Content starts
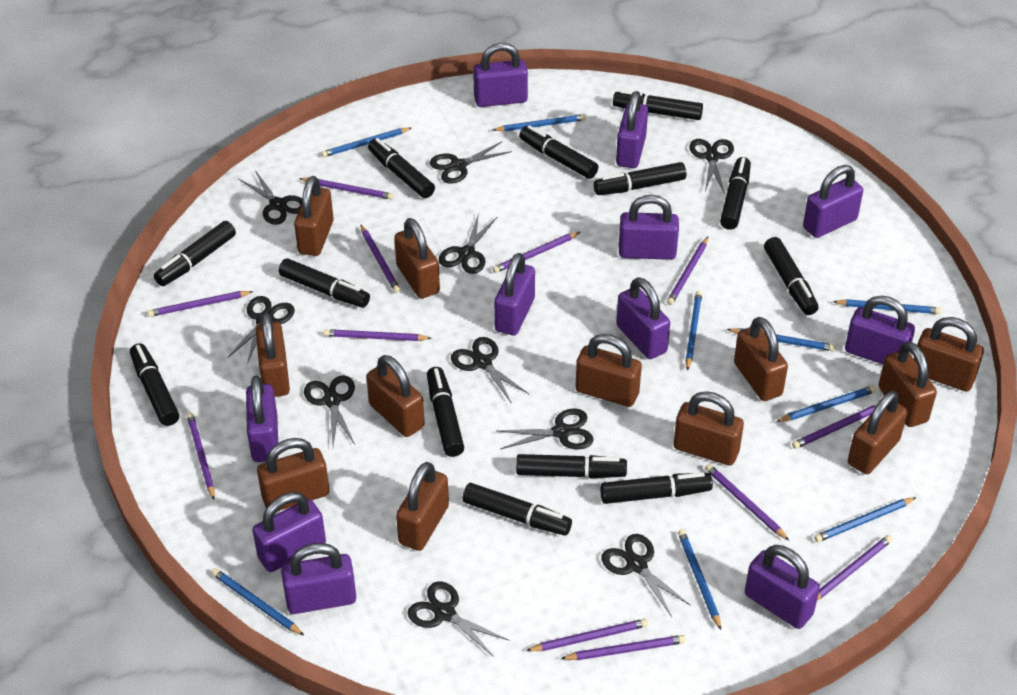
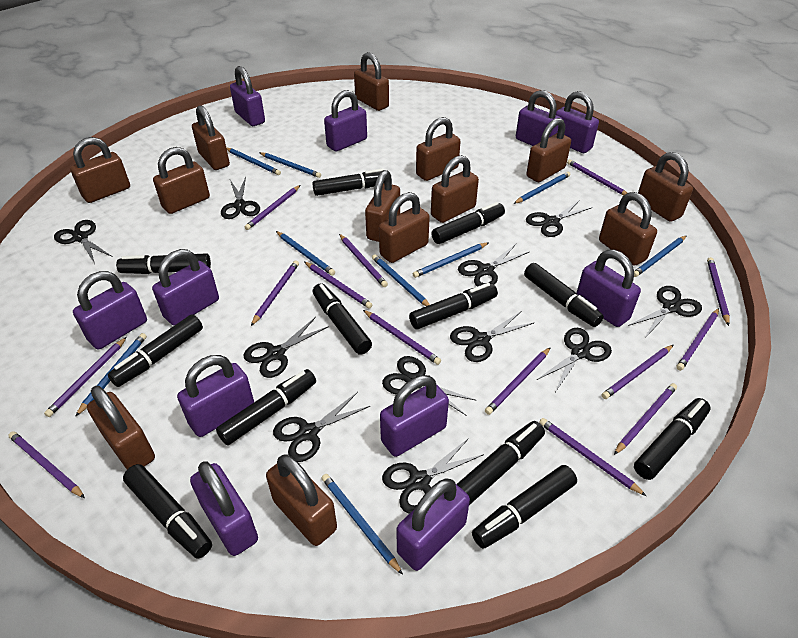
black marker: [130,343,179,426] [154,221,236,286] [279,258,370,308] [368,138,435,198] [427,367,464,457] [462,483,572,536] [516,454,627,478] [519,125,598,179] [594,162,686,195] [600,472,713,504] [613,90,703,120] [720,157,751,230] [764,237,818,315] = 13 -> [108,314,203,387] [116,253,211,274] [123,464,212,559] [216,369,316,446] [312,168,384,196] [313,283,372,355] [409,283,498,330] [431,202,505,244] [457,421,545,505] [472,465,577,549] [524,263,604,327] [634,398,711,480] = 12
black scissors: [227,296,295,364] [239,170,302,225] [304,375,355,446] [408,581,508,657] [430,142,512,184] [439,213,497,274] [451,337,530,404] [497,408,594,450] [601,534,691,617] [689,139,734,194] = 10 -> [54,220,112,264] [221,177,260,219] [243,317,329,378] [273,392,370,462] [382,356,477,415] [382,438,484,514] [450,312,534,362] [458,244,529,287] [526,200,593,237] [537,328,612,392] [628,286,702,339] = 11
brown padlock: [256,313,290,397] [257,438,329,511] [294,176,334,256] [366,355,425,437] [394,218,440,299] [396,462,449,551] [575,334,642,407] [674,391,744,466] [734,317,788,401] [848,391,908,474] [878,342,937,427] [914,317,984,392] = 12 -> [70,137,130,203] [87,386,155,470] [153,147,210,214] [192,105,230,170] [266,455,337,546] [354,52,389,111] [365,170,400,242] [379,192,430,263] [416,117,461,181] [431,155,479,223] [526,118,571,182] [599,192,657,266] [638,152,693,222] = 13
purple pencil: [148,291,254,317] [187,413,215,500] [299,178,394,200] [324,329,432,341] [360,224,400,293] [493,232,580,273] [526,619,648,651] [561,635,686,660] [667,237,708,305] [705,464,789,541] [792,405,876,449] [817,535,892,600] = 12 -> [8,431,85,498] [44,337,127,417] [244,185,300,230] [251,260,299,326] [305,262,372,309] [339,234,388,287] [363,310,441,365] [485,347,551,415] [539,418,646,496] [567,159,627,195] [601,345,673,399] [614,383,677,455] [676,308,719,371] [707,257,730,326] = 14

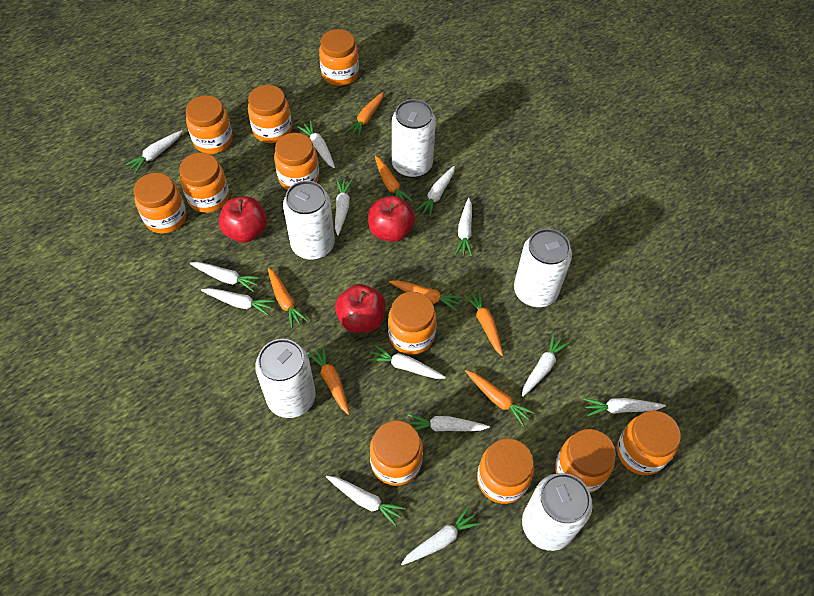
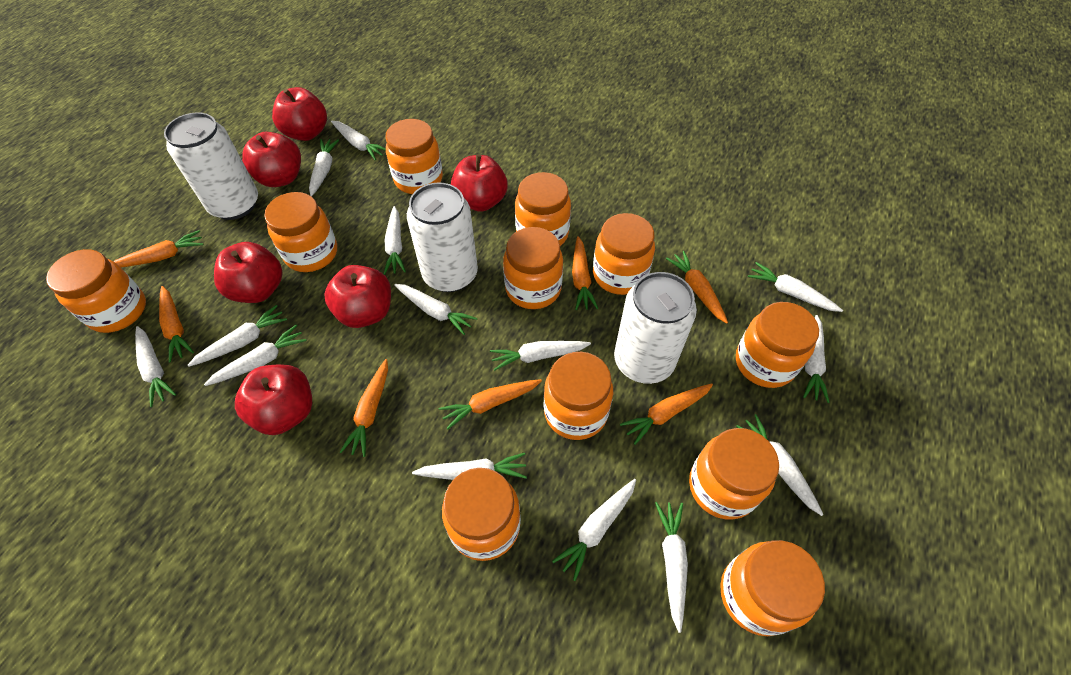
red apple: [219,197,267,243] [335,284,386,333] [368,196,415,242] = 3 -> [214,242,283,303] [235,364,312,435] [242,132,301,187] [272,87,327,141] [324,265,391,328] [451,154,508,212] = 6
white can: [255,339,315,418] [283,181,335,260] [392,99,436,178] [514,229,572,307] [522,473,593,551] = 5 -> [164,112,258,220] [407,183,478,292] [614,272,697,384] = 3
white carrot: [125,130,183,173] [190,262,261,292] [201,288,275,316] [297,121,335,168] [326,476,406,526] [335,179,353,236] [368,345,446,379] [401,506,481,565] [408,414,490,432] [416,166,455,217] [455,198,472,256] [522,333,569,397] [584,398,666,417] = 13 -> [135,326,176,407] [188,305,287,367] [204,325,307,386] [309,139,339,196] [331,121,386,160] [384,206,406,275] [394,284,477,335] [412,453,527,480] [490,341,591,371] [552,479,636,581] [655,502,688,633] [736,414,824,516] [748,262,843,312] [803,315,830,403] = 14

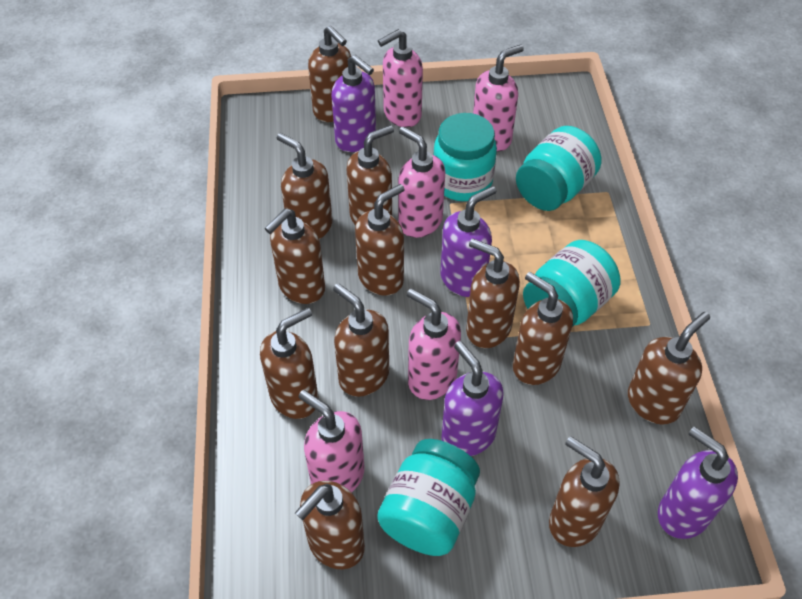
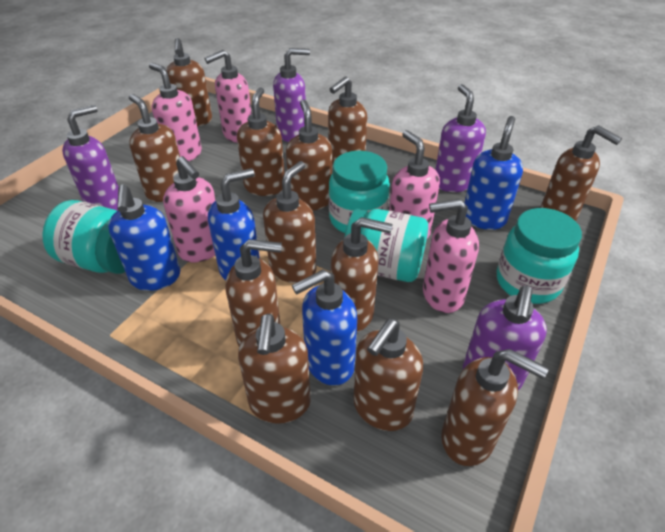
blue soap dispenser: none = 0 -> [108,185,180,291] [208,168,260,281] [292,269,357,386] [464,116,523,230] = 4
Content ends
Task to carry out> Going by the entries above, repeat exactly the lines that start at the line with "purple pencil: [148,291,254,317]" and go on through the line with "white can: [255,339,315,418]". Pictures are not part of the copy.

Task result>
purple pencil: [148,291,254,317] [187,413,215,500] [299,178,394,200] [324,329,432,341] [360,224,400,293] [493,232,580,273] [526,619,648,651] [561,635,686,660] [667,237,708,305] [705,464,789,541] [792,405,876,449] [817,535,892,600] = 12 -> [8,431,85,498] [44,337,127,417] [244,185,300,230] [251,260,299,326] [305,262,372,309] [339,234,388,287] [363,310,441,365] [485,347,551,415] [539,418,646,496] [567,159,627,195] [601,345,673,399] [614,383,677,455] [676,308,719,371] [707,257,730,326] = 14

red apple: [219,197,267,243] [335,284,386,333] [368,196,415,242] = 3 -> [214,242,283,303] [235,364,312,435] [242,132,301,187] [272,87,327,141] [324,265,391,328] [451,154,508,212] = 6
white can: [255,339,315,418] [283,181,335,260] [392,99,436,178] [514,229,572,307] [522,473,593,551] = 5 -> [164,112,258,220] [407,183,478,292] [614,272,697,384] = 3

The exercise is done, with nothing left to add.